Required work
In the records that come next, find every line with "none". Return those lines.

Input
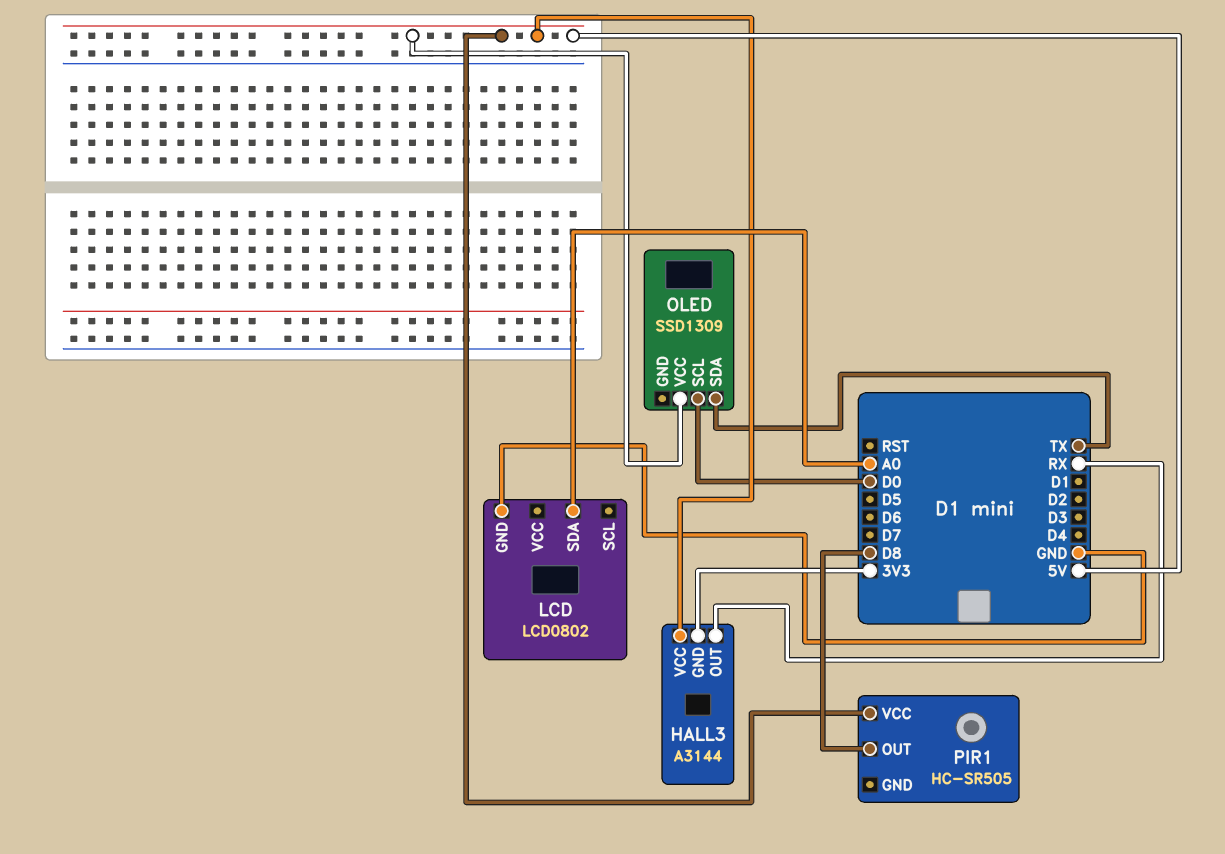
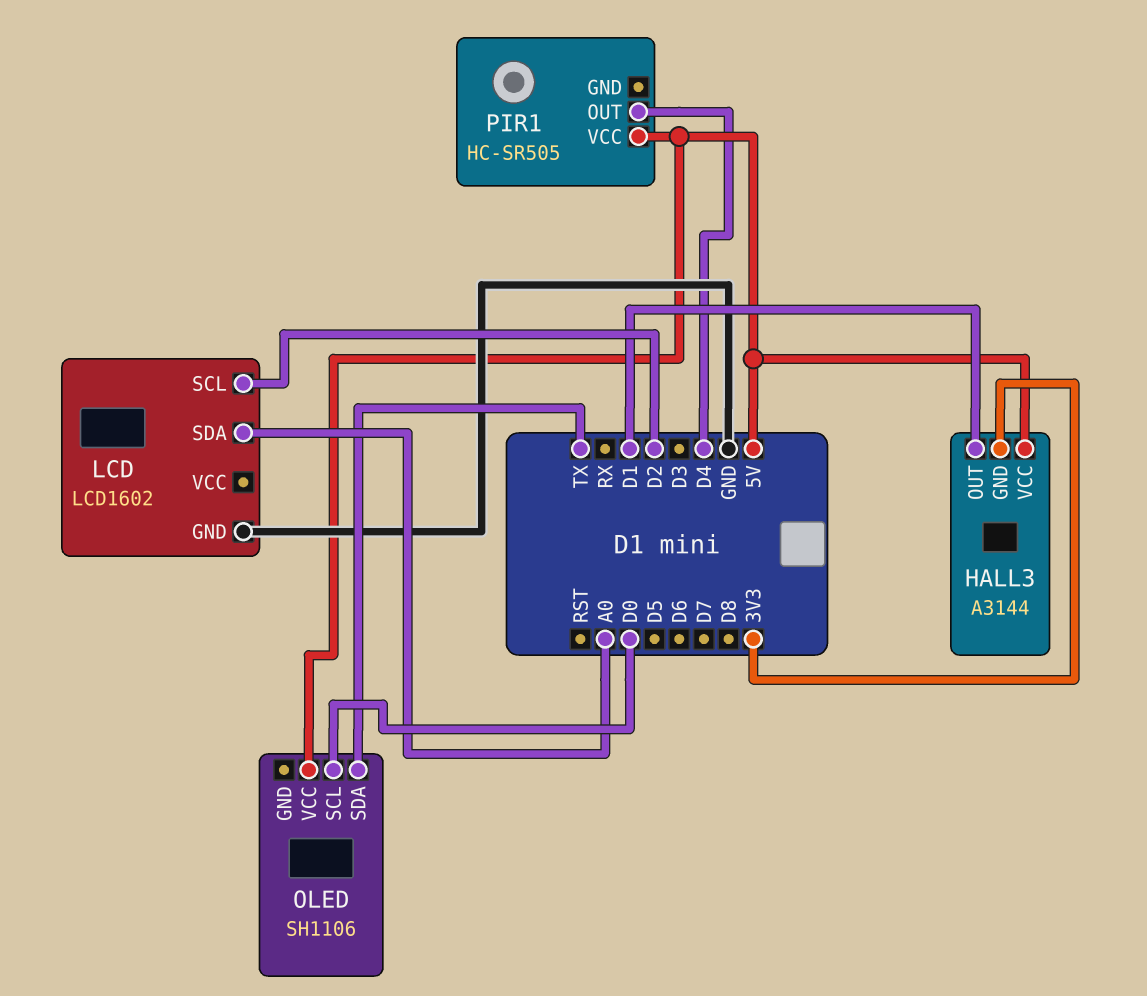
HALL3 pin OUT: RX -> D1
LCD: LCD0802 -> LCD1602
LCD pin SCL: none -> D2
OLED: SSD1309 -> SH1106
PIR1 pin OUT: D8 -> D4

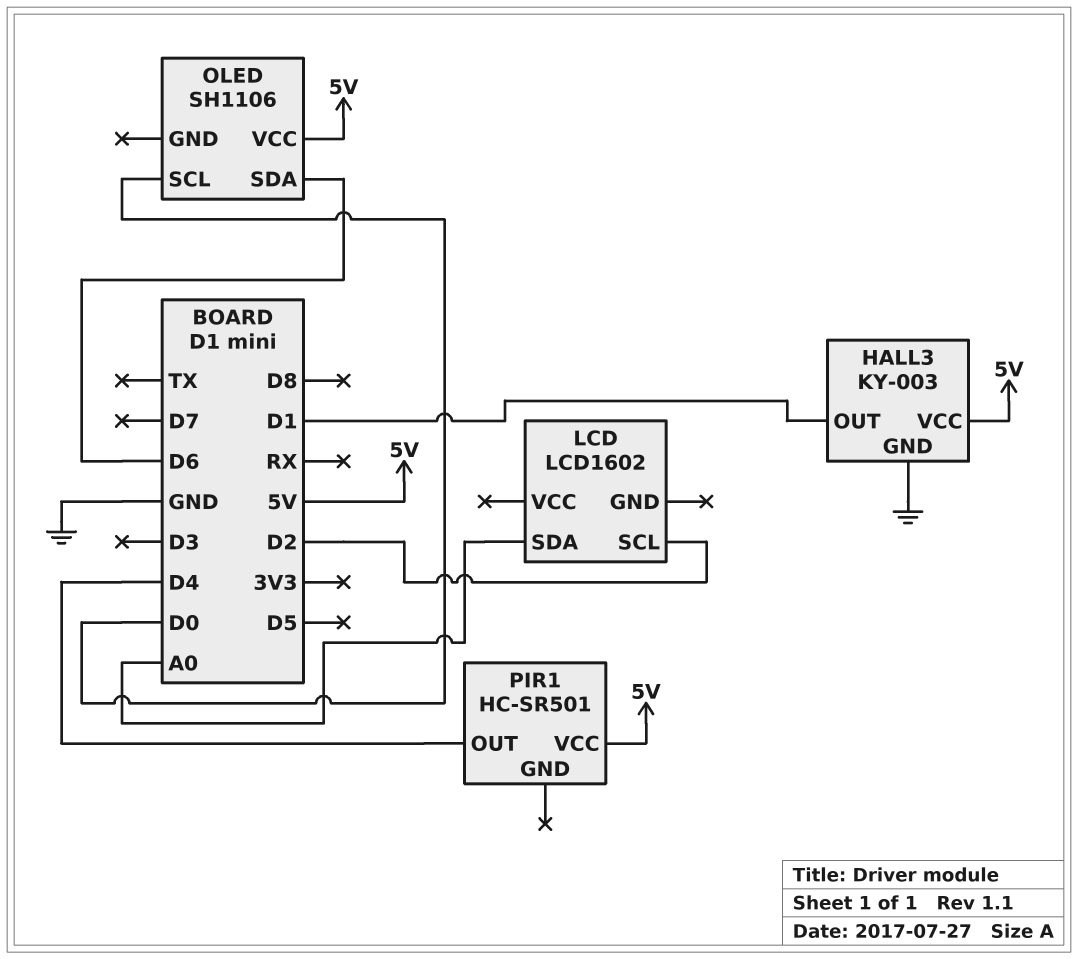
HALL3: A3144 -> KY-003
HALL3 pin GND: 3V3 -> GND
LCD pin GND: GND -> none
OLED pin SDA: TX -> D6
PIR1: HC-SR505 -> HC-SR501

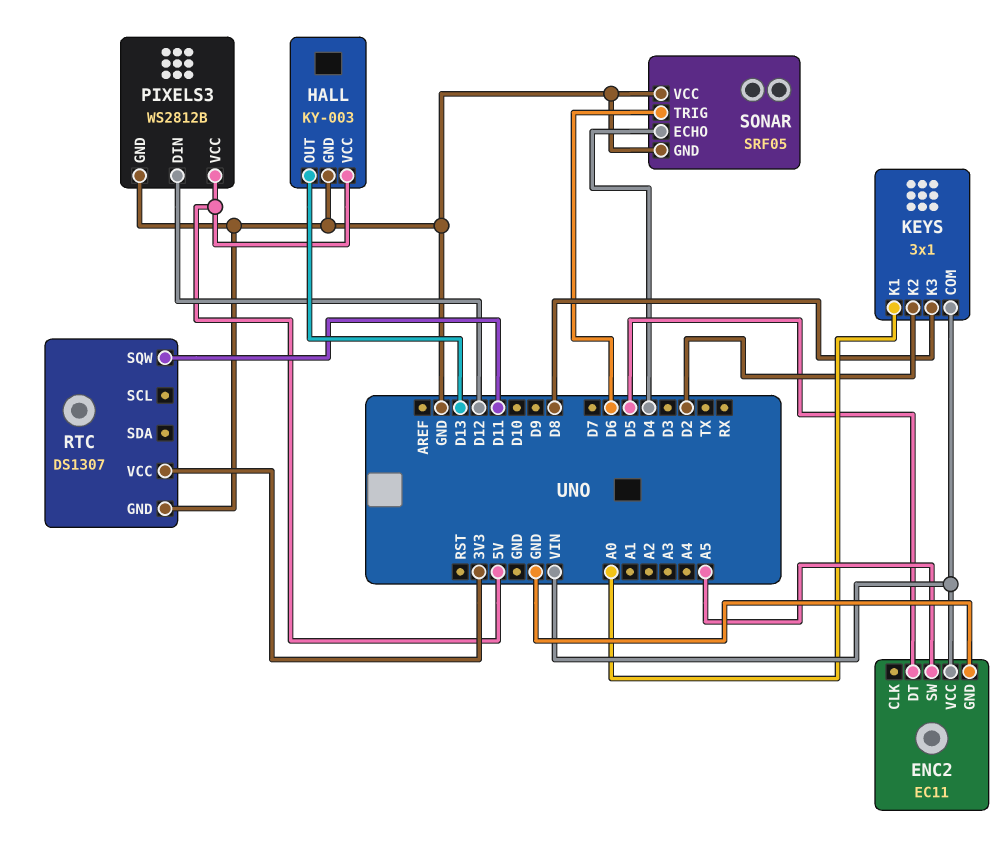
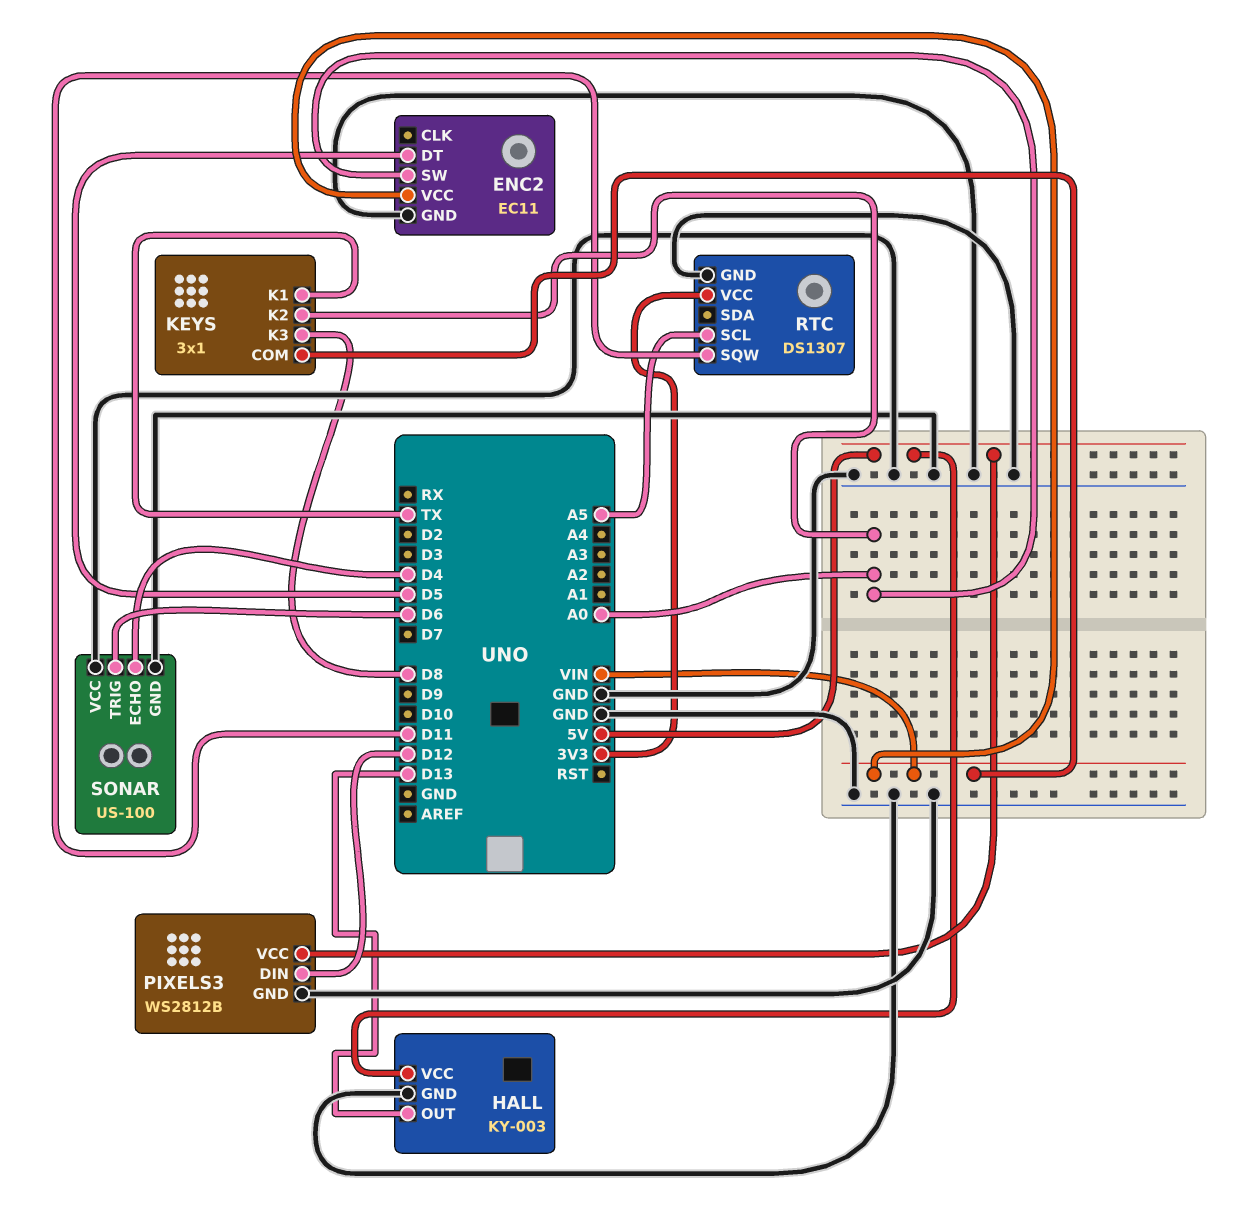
ENC2 pin SW: A5 -> A0
KEYS pin K1: A0 -> TX
KEYS pin K2: D2 -> A0
RTC pin SCL: none -> A5
SONAR: SRF05 -> US-100

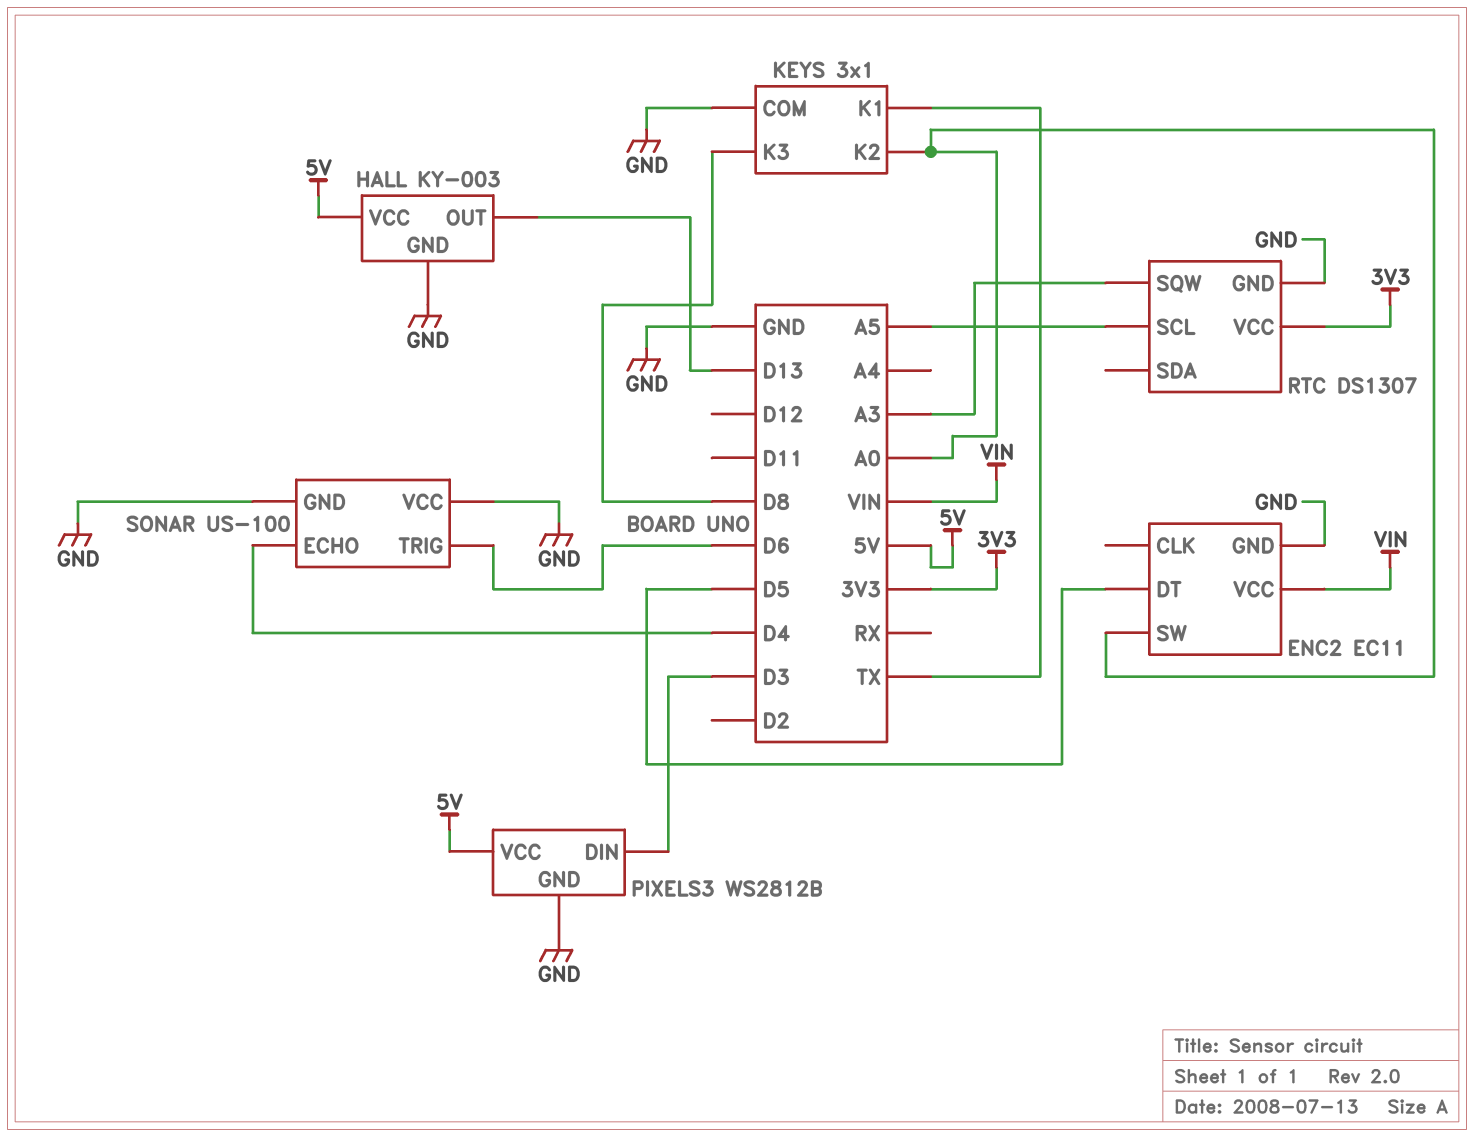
KEYS pin COM: VIN -> GND
PIXELS3 pin DIN: D12 -> D3
RTC pin SQW: D11 -> A3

Output of the task
LCD pin SCL: none -> D2
LCD pin GND: GND -> none
RTC pin SCL: none -> A5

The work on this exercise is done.